**Provided data**

----

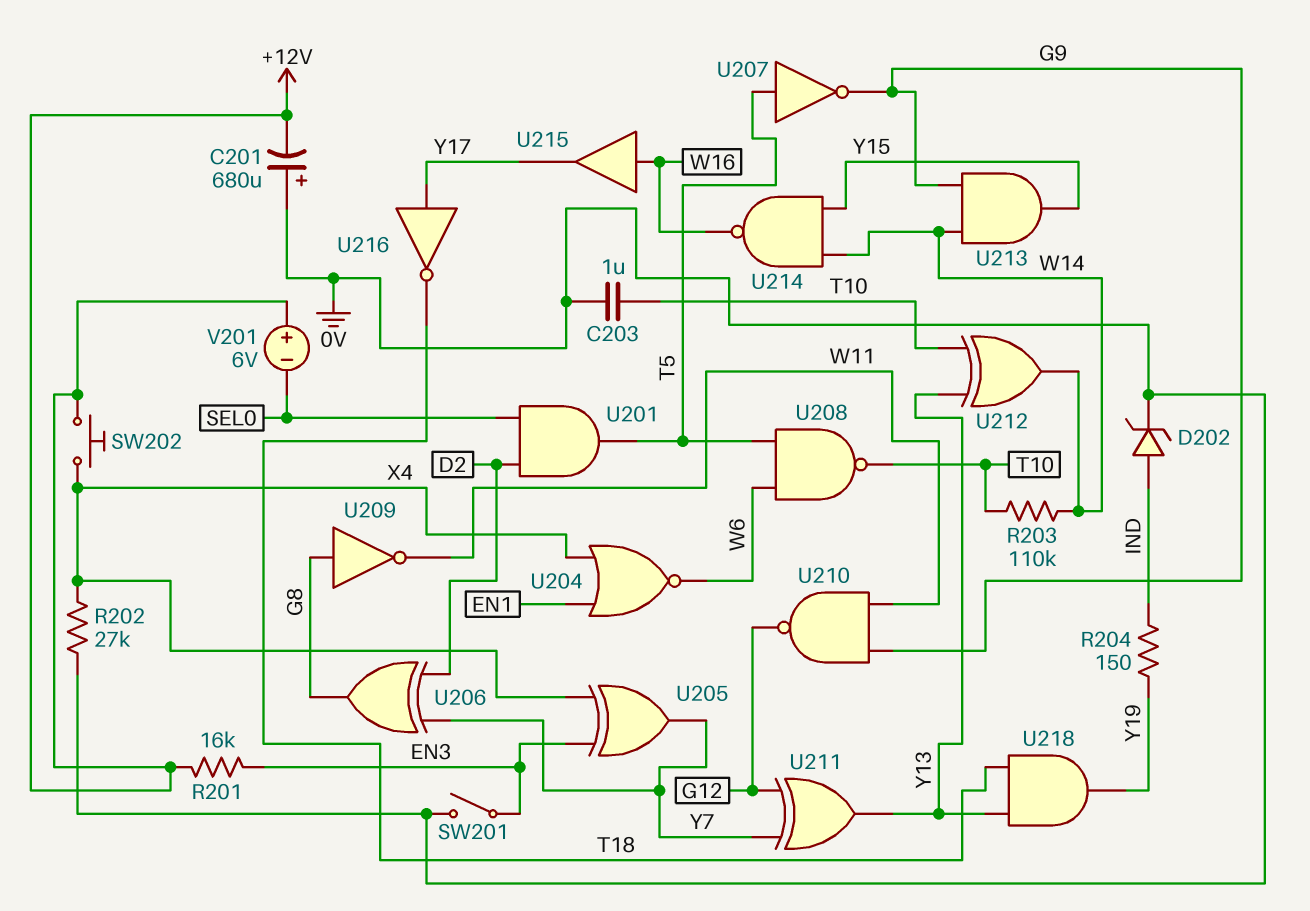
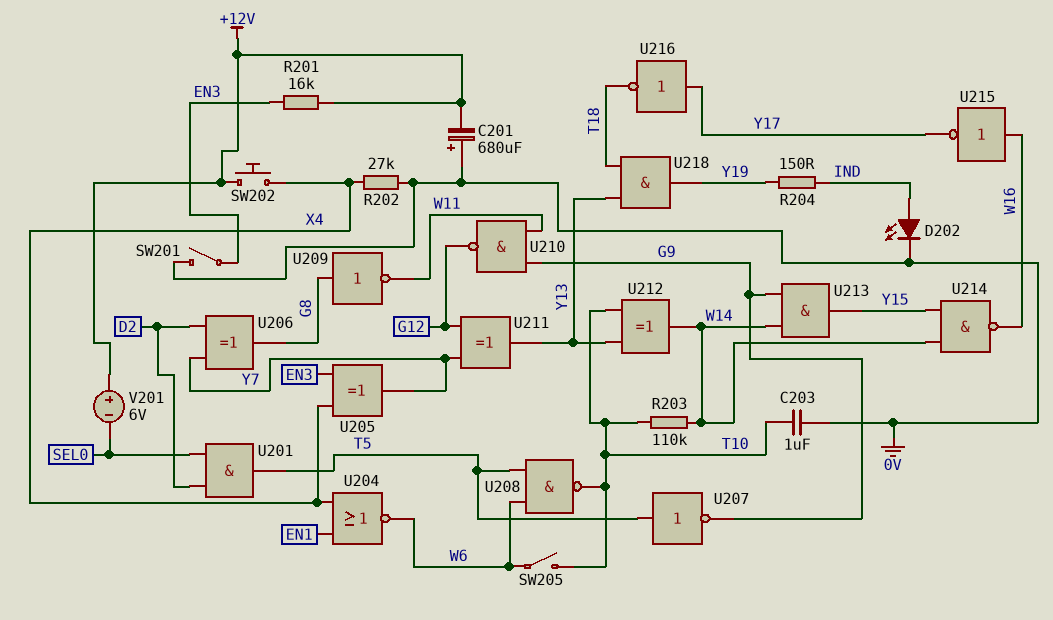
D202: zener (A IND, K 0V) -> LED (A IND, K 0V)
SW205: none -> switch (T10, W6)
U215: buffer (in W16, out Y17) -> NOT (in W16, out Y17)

----

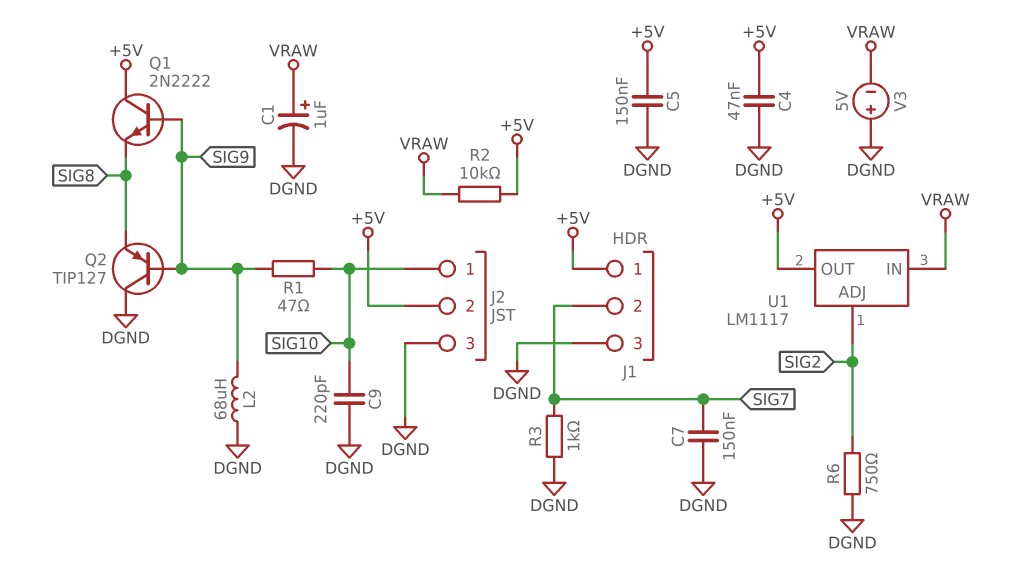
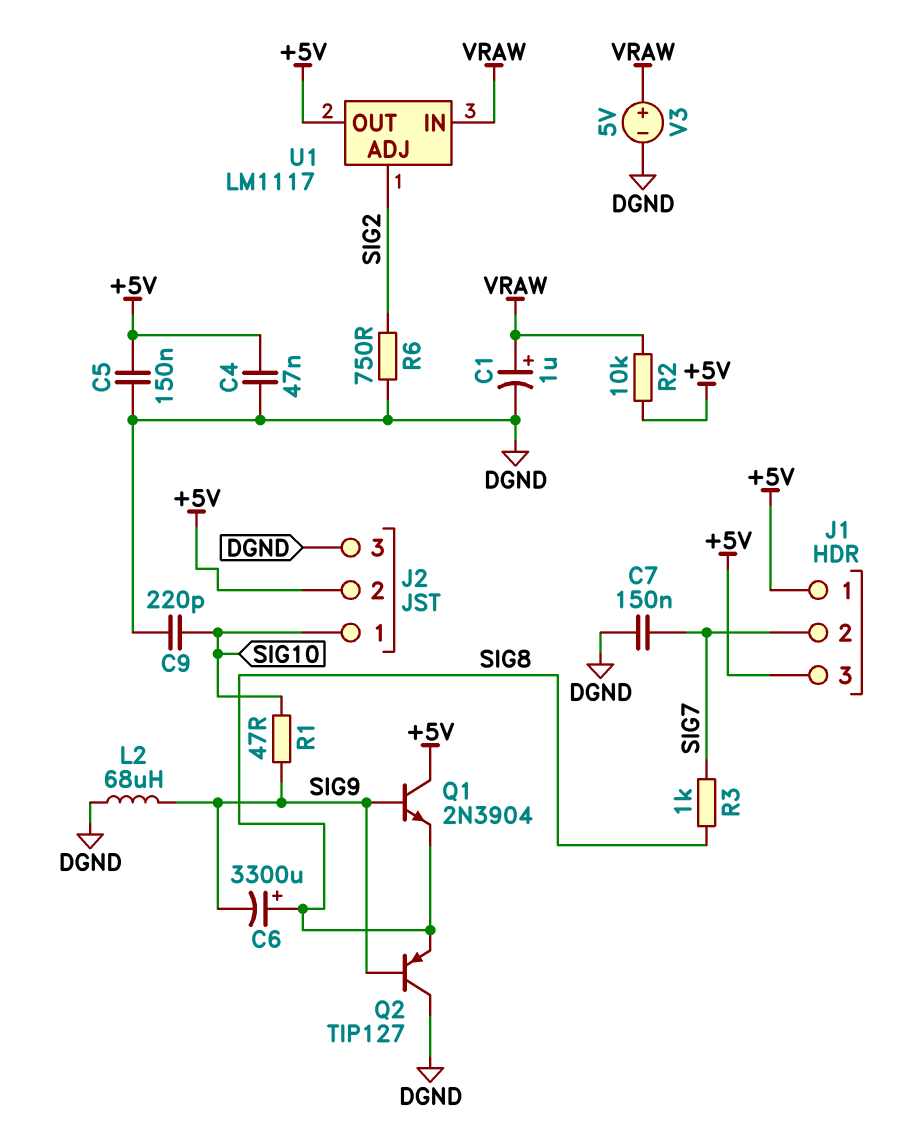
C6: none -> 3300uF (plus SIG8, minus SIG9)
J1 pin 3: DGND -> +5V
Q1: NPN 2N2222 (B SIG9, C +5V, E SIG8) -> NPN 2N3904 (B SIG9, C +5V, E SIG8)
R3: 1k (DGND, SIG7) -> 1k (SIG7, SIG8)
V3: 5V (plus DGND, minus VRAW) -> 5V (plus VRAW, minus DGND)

----

**Work item**
Output should match, line for line, the stretch of the material above from the line holding "D202: zener (A" through the line holding "U215: buffer (in".

**Task response**
D202: zener (A IND, K 0V) -> LED (A IND, K 0V)
SW205: none -> switch (T10, W6)
U215: buffer (in W16, out Y17) -> NOT (in W16, out Y17)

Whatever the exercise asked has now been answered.